*Exercise instructions:*
Set down a faithful copy of every record, and skip the pictures in it.

[Data provided — start]

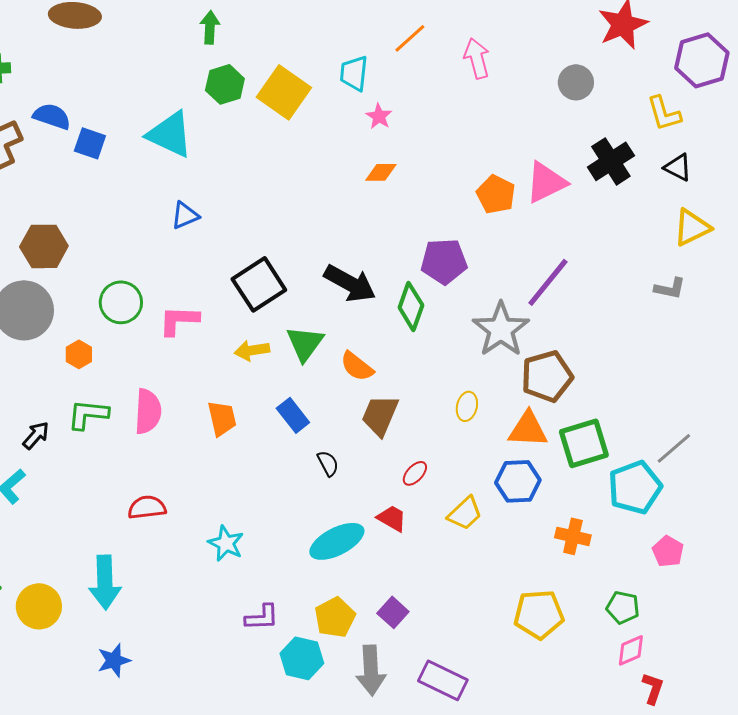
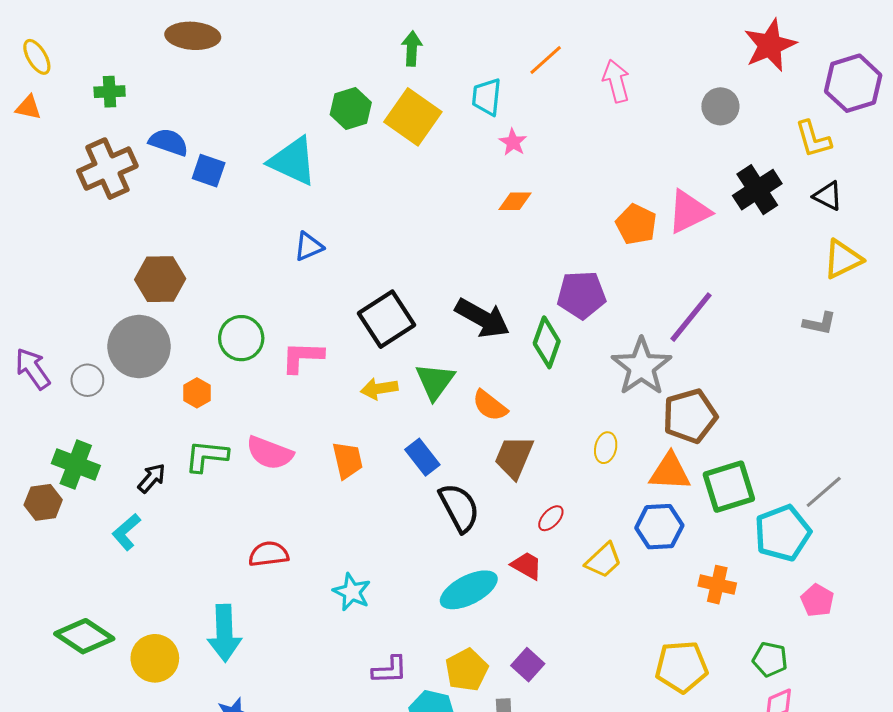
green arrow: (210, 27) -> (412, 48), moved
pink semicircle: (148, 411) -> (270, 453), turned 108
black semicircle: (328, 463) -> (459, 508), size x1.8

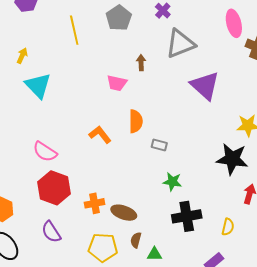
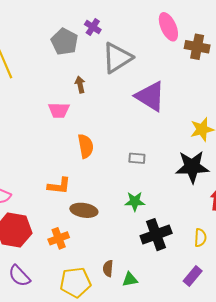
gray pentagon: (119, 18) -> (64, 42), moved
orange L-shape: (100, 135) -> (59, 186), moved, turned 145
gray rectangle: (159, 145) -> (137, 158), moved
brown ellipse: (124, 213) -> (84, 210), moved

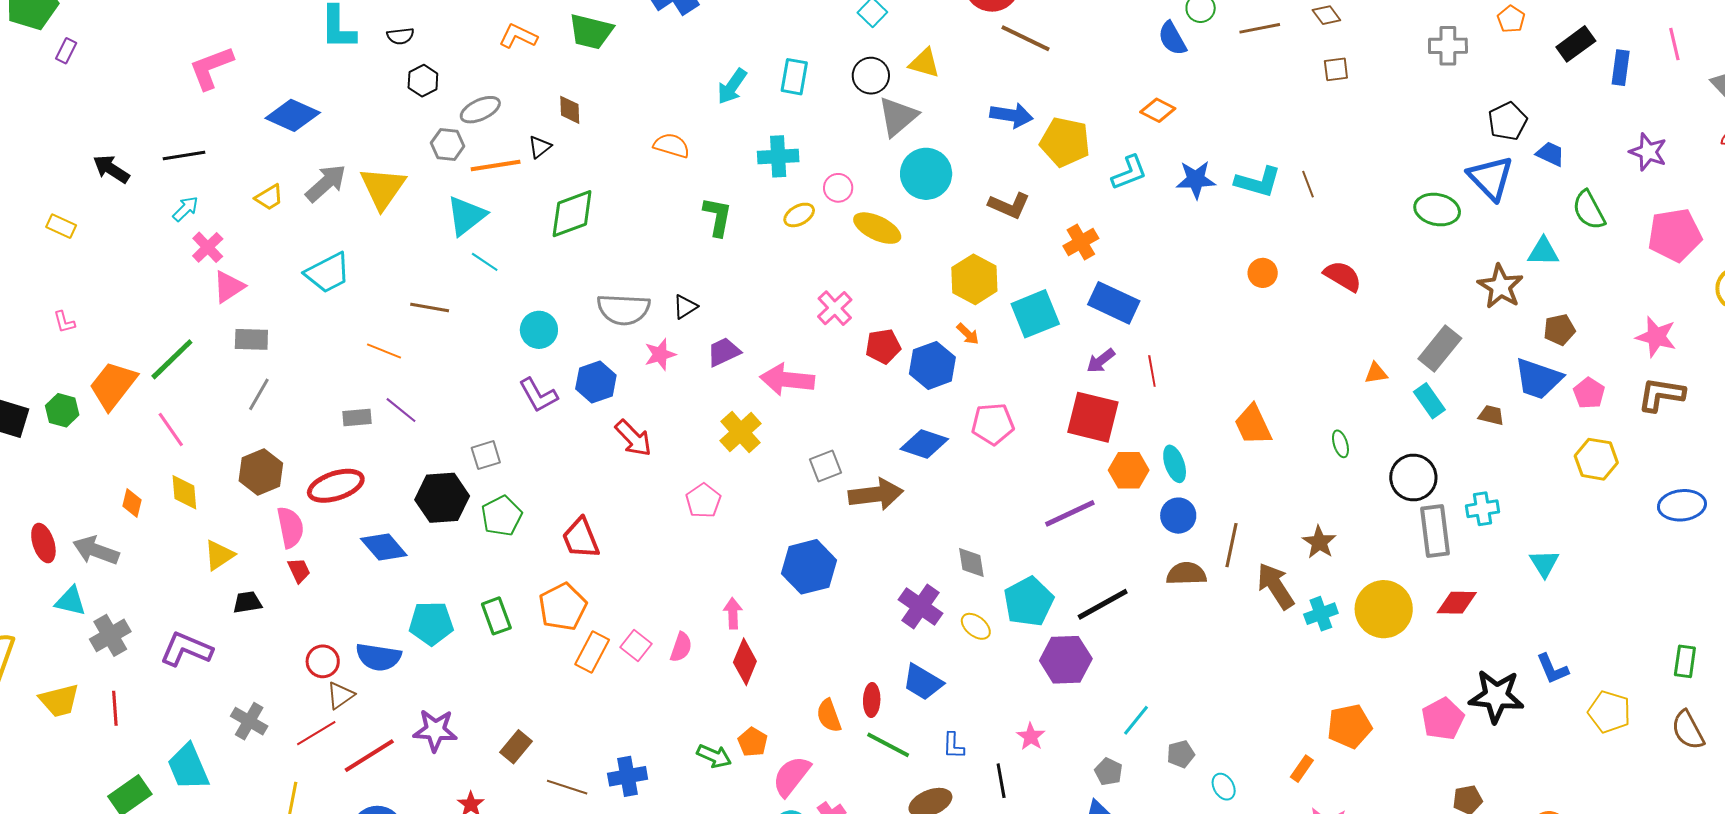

[Data provided — finish]

*Answer area:*
green arrow: (210, 27) -> (412, 48), moved
pink semicircle: (148, 411) -> (270, 453), turned 108
black semicircle: (328, 463) -> (459, 508), size x1.8

gray pentagon: (119, 18) -> (64, 42), moved
orange L-shape: (100, 135) -> (59, 186), moved, turned 145
gray rectangle: (159, 145) -> (137, 158), moved
brown ellipse: (124, 213) -> (84, 210), moved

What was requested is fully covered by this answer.